# [EXERCISE DIRECTIONS]
Some lines below hold "rectangle". Pick them out and copy them.
[DATA SHOWN Boundary: Start]
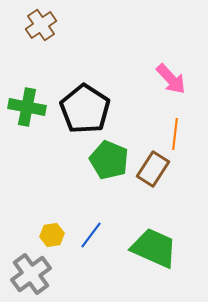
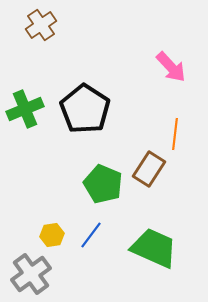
pink arrow: moved 12 px up
green cross: moved 2 px left, 2 px down; rotated 33 degrees counterclockwise
green pentagon: moved 6 px left, 24 px down
brown rectangle: moved 4 px left
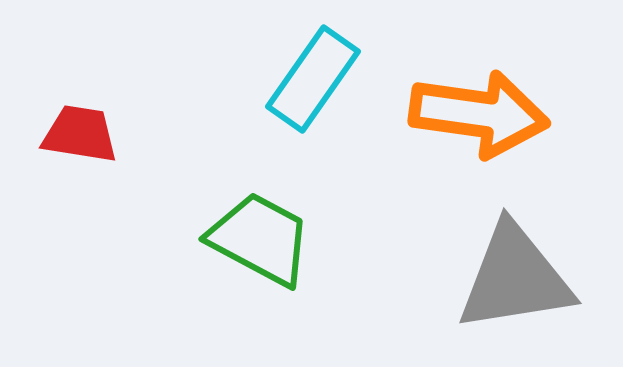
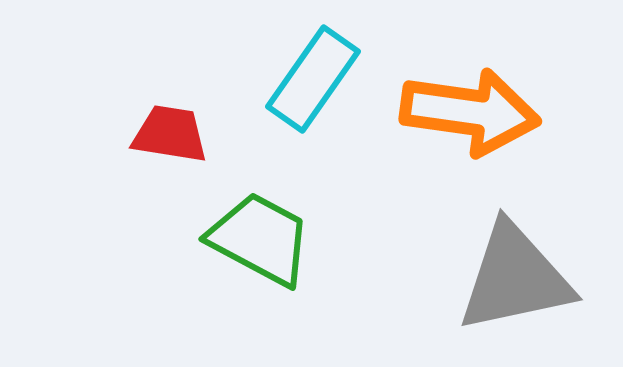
orange arrow: moved 9 px left, 2 px up
red trapezoid: moved 90 px right
gray triangle: rotated 3 degrees counterclockwise
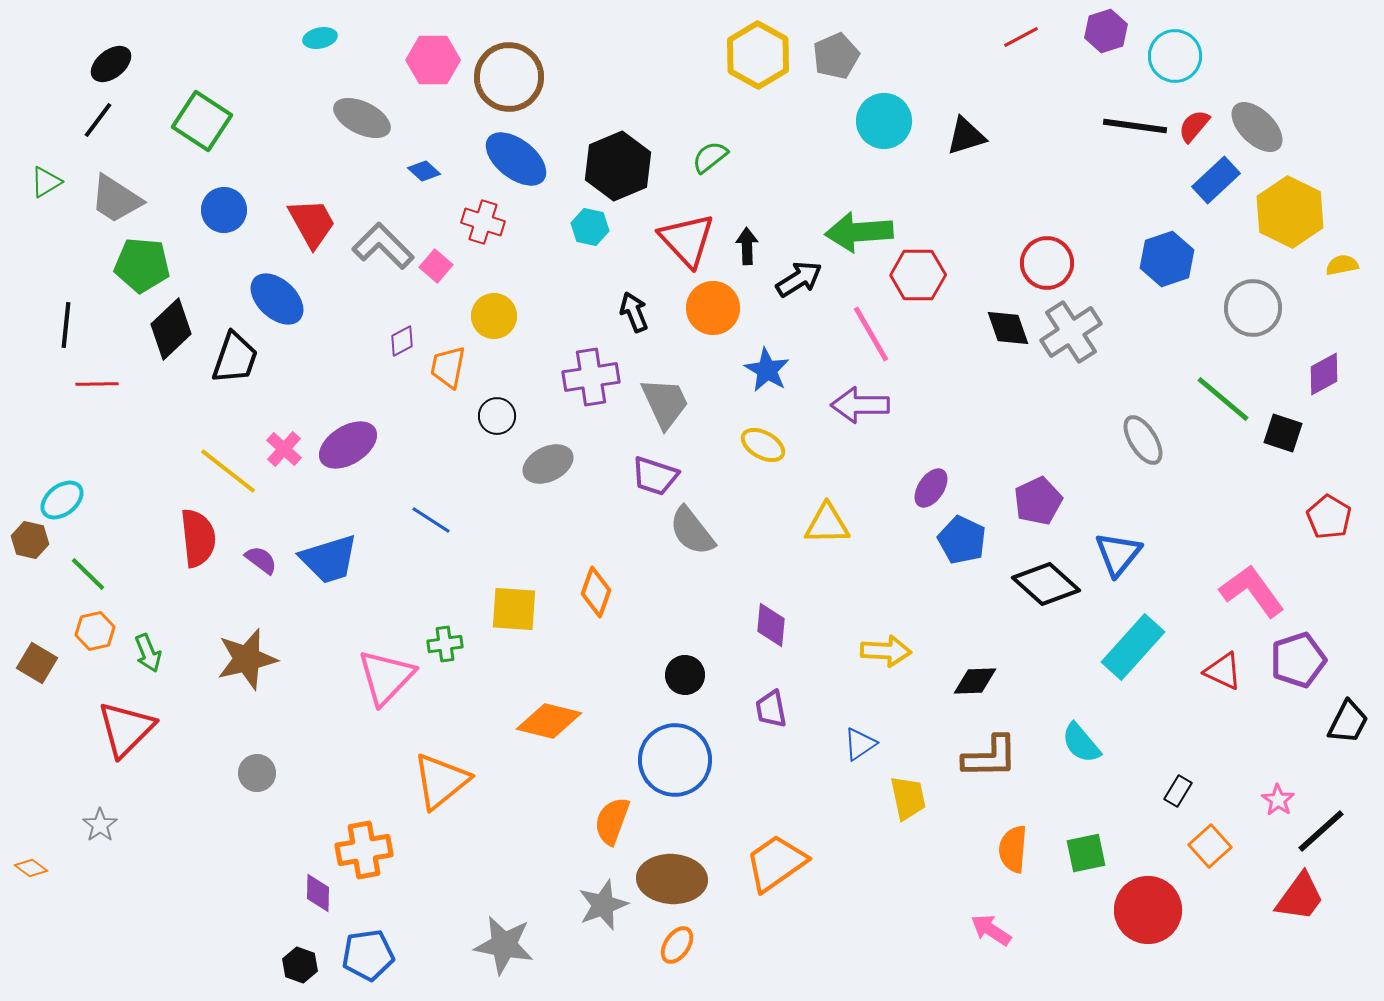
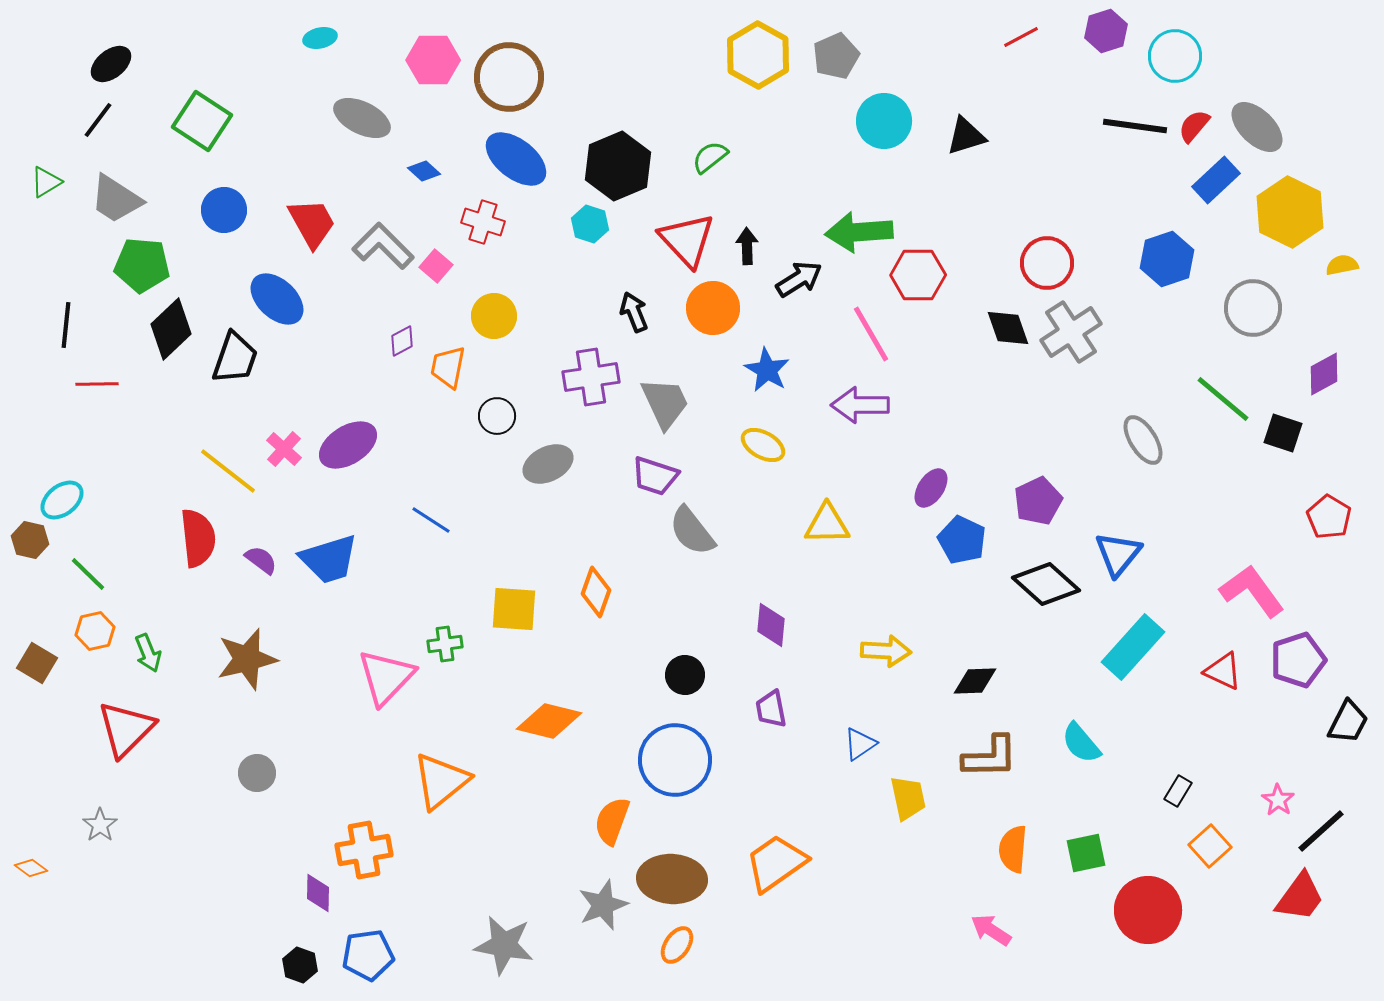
cyan hexagon at (590, 227): moved 3 px up; rotated 6 degrees clockwise
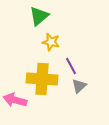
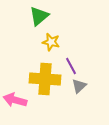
yellow cross: moved 3 px right
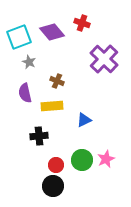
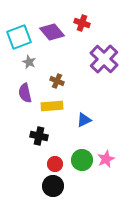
black cross: rotated 18 degrees clockwise
red circle: moved 1 px left, 1 px up
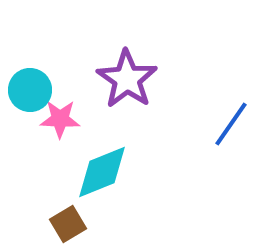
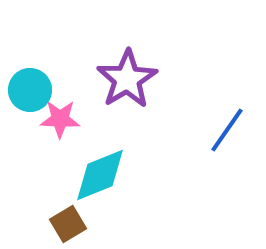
purple star: rotated 6 degrees clockwise
blue line: moved 4 px left, 6 px down
cyan diamond: moved 2 px left, 3 px down
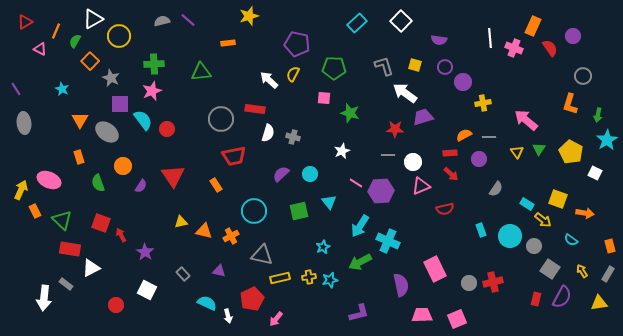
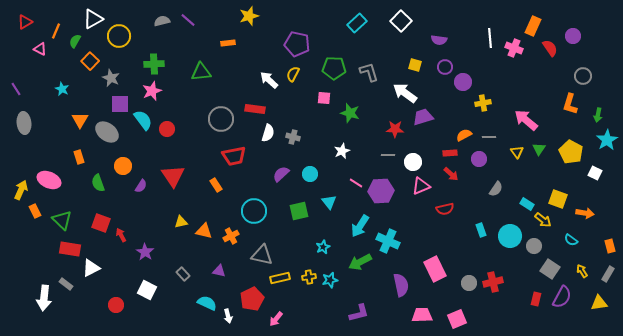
gray L-shape at (384, 66): moved 15 px left, 6 px down
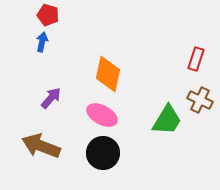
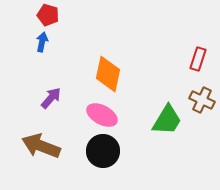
red rectangle: moved 2 px right
brown cross: moved 2 px right
black circle: moved 2 px up
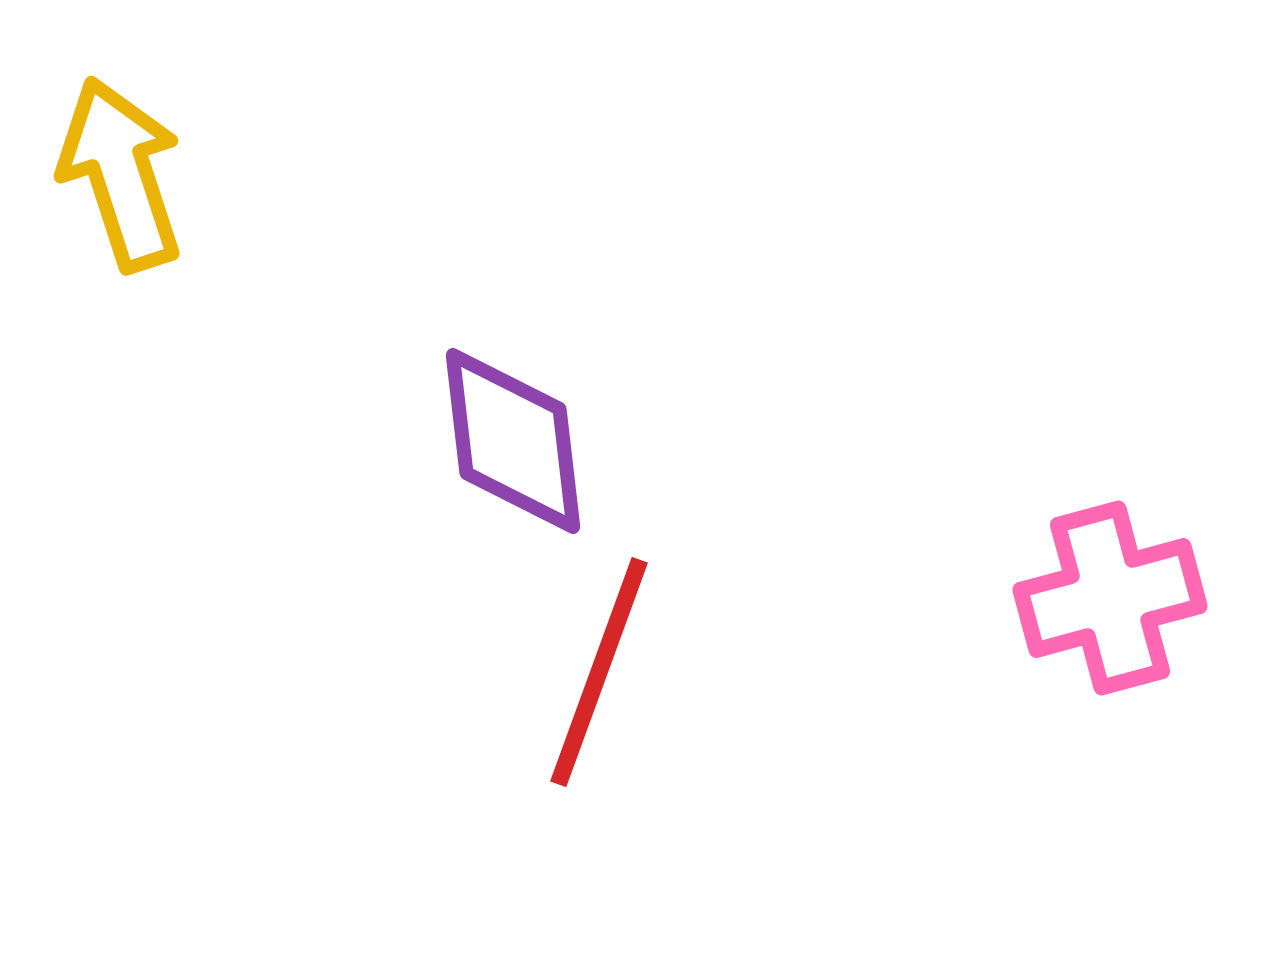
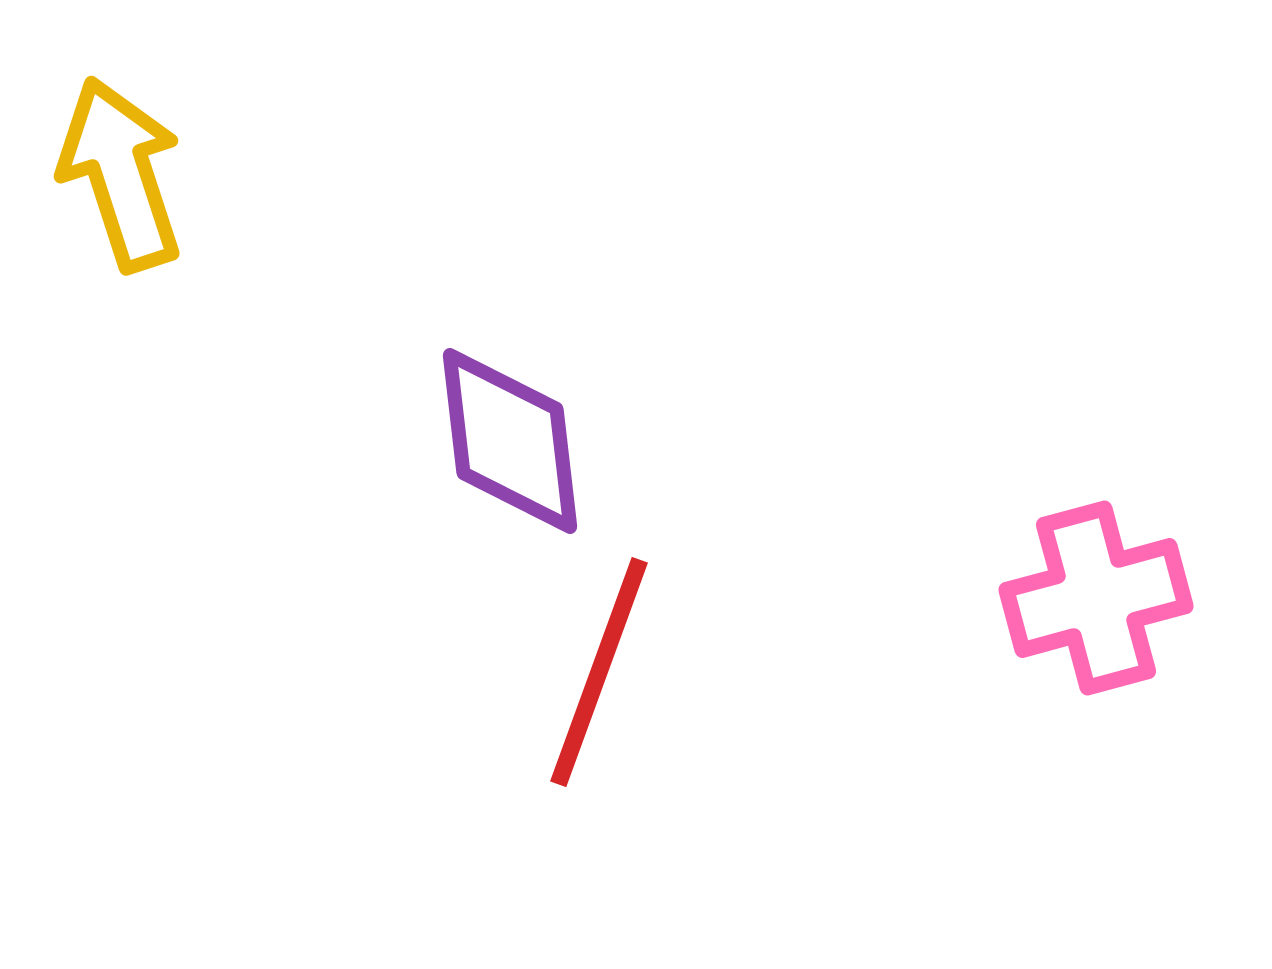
[DATA SHOWN Boundary: End]
# [ANSWER SPACE]
brown rectangle: moved 4 px left
red rectangle: moved 2 px right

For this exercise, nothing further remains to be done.